= Supplied material =
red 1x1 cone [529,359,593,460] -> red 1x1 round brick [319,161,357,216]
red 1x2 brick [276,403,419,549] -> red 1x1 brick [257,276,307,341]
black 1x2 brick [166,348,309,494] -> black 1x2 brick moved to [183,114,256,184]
...
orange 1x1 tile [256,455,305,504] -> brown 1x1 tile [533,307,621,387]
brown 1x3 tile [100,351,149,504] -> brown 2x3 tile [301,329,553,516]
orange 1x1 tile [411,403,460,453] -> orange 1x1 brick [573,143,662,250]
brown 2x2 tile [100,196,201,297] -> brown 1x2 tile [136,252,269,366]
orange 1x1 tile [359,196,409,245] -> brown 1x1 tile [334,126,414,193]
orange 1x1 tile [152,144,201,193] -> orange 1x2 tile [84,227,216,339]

= Exercise directions =
Lines to set down from above: the line with "orange 1x1 tile [411,403,460,453]", the line with "orange 1x1 tile [152,144,201,193]", and every line between, each exactly as written.

= Reply to the task =
orange 1x1 tile [411,403,460,453] -> orange 1x1 brick [573,143,662,250]
brown 2x2 tile [100,196,201,297] -> brown 1x2 tile [136,252,269,366]
orange 1x1 tile [359,196,409,245] -> brown 1x1 tile [334,126,414,193]
orange 1x1 tile [152,144,201,193] -> orange 1x2 tile [84,227,216,339]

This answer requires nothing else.